_Work required_.
The full listing, word for word and free of images, is the expected result.

= Beginning of Section =

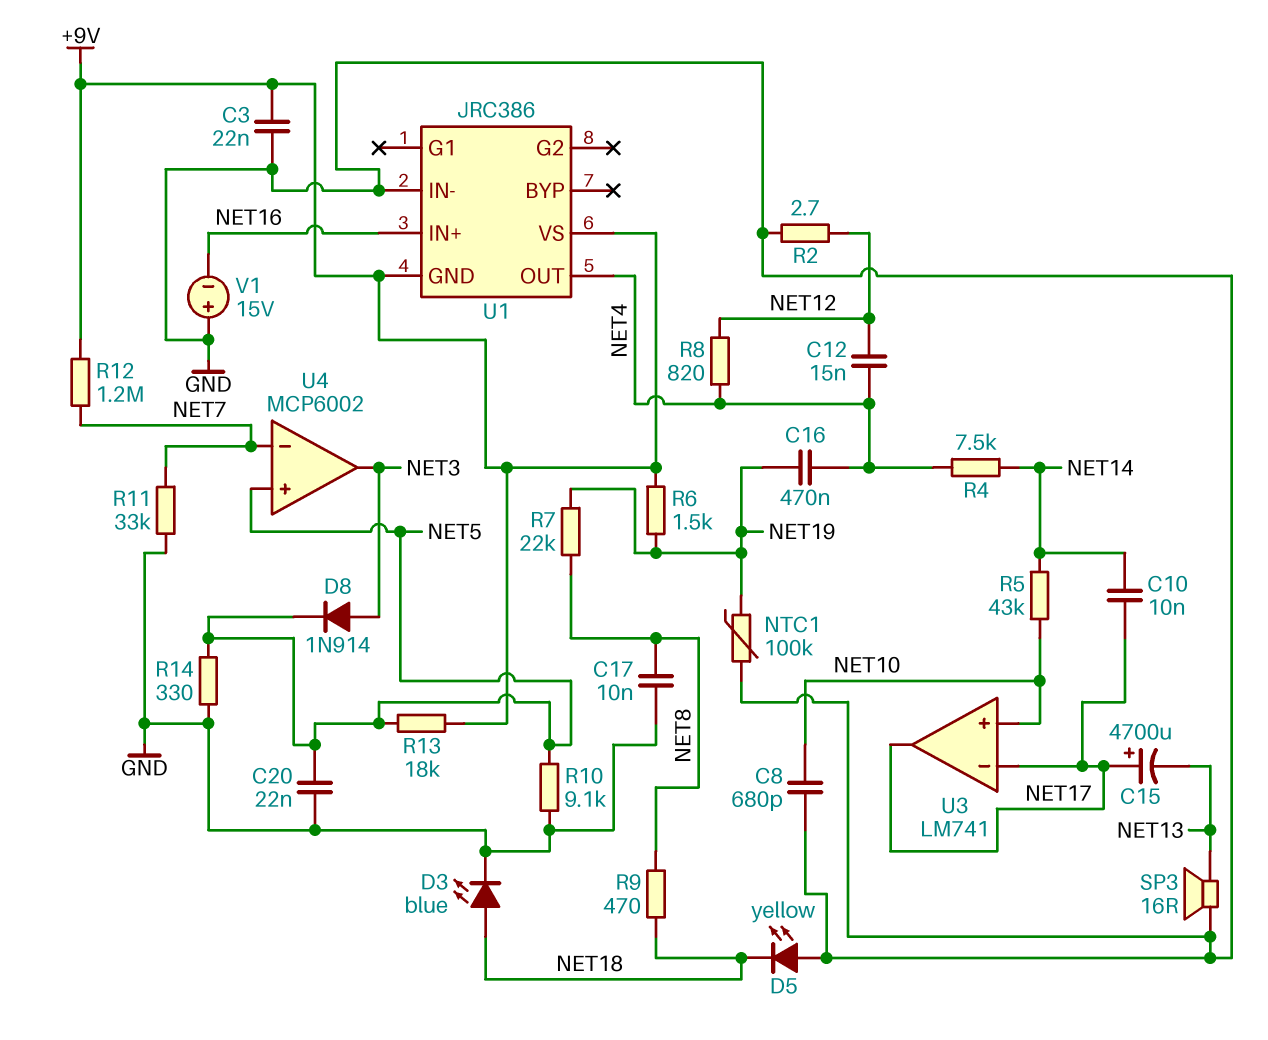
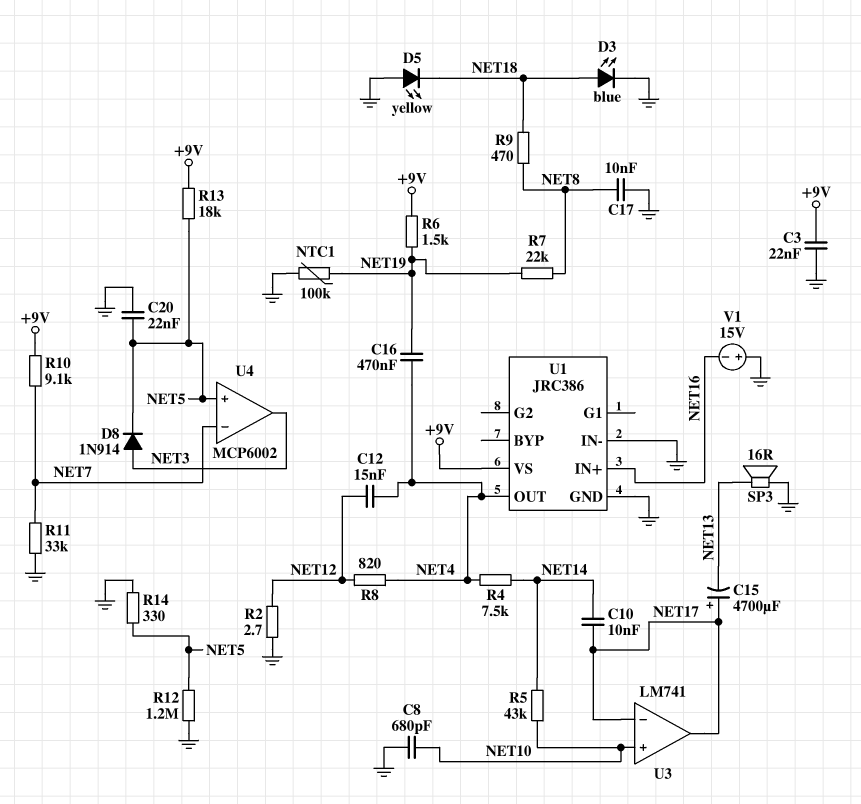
R10: 9.1k (GND, NET5) -> 9.1k (+9V, NET7)
R12: 1.2M (+9V, NET7) -> 1.2M (GND, NET5)
U1 pin GND: +9V -> GND

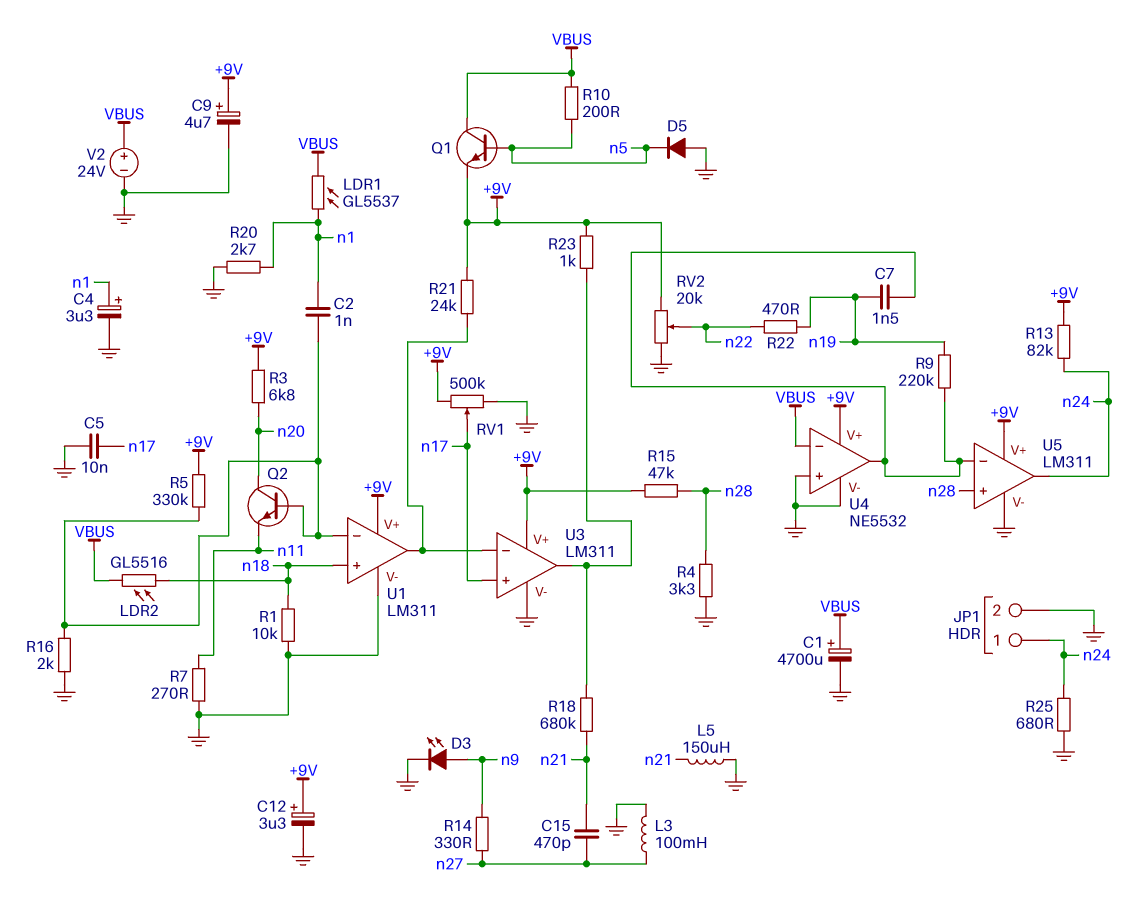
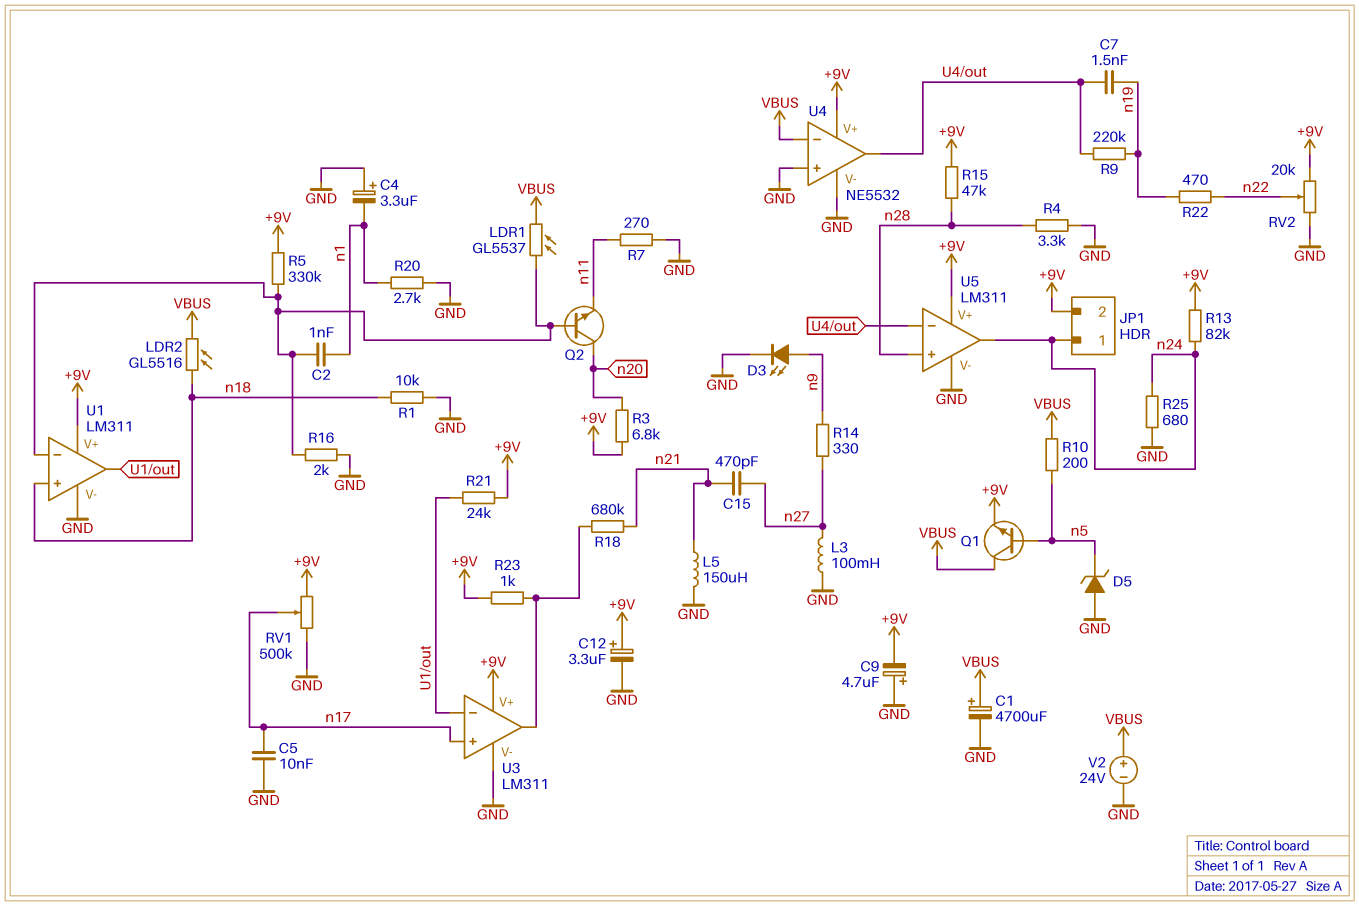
C4: 3.3uF (plus n1, minus GND) -> 3.3uF (plus GND, minus n1)
C9: 4.7uF (plus +9V, minus GND) -> 4.7uF (plus GND, minus +9V)
D5: diode (A GND, K n5) -> zener (A GND, K n5)
JP1 pin 2: GND -> +9V
LDR1: GL5537 (VBUS, n1) -> GL5537 (U1/in-, VBUS)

= End of Section =

_Task solution_.
R10: 9.1k (GND, NET5) -> 9.1k (+9V, NET7)
R12: 1.2M (+9V, NET7) -> 1.2M (GND, NET5)
U1 pin GND: +9V -> GND

C4: 3.3uF (plus n1, minus GND) -> 3.3uF (plus GND, minus n1)
C9: 4.7uF (plus +9V, minus GND) -> 4.7uF (plus GND, minus +9V)
D5: diode (A GND, K n5) -> zener (A GND, K n5)
JP1 pin 2: GND -> +9V
LDR1: GL5537 (VBUS, n1) -> GL5537 (U1/in-, VBUS)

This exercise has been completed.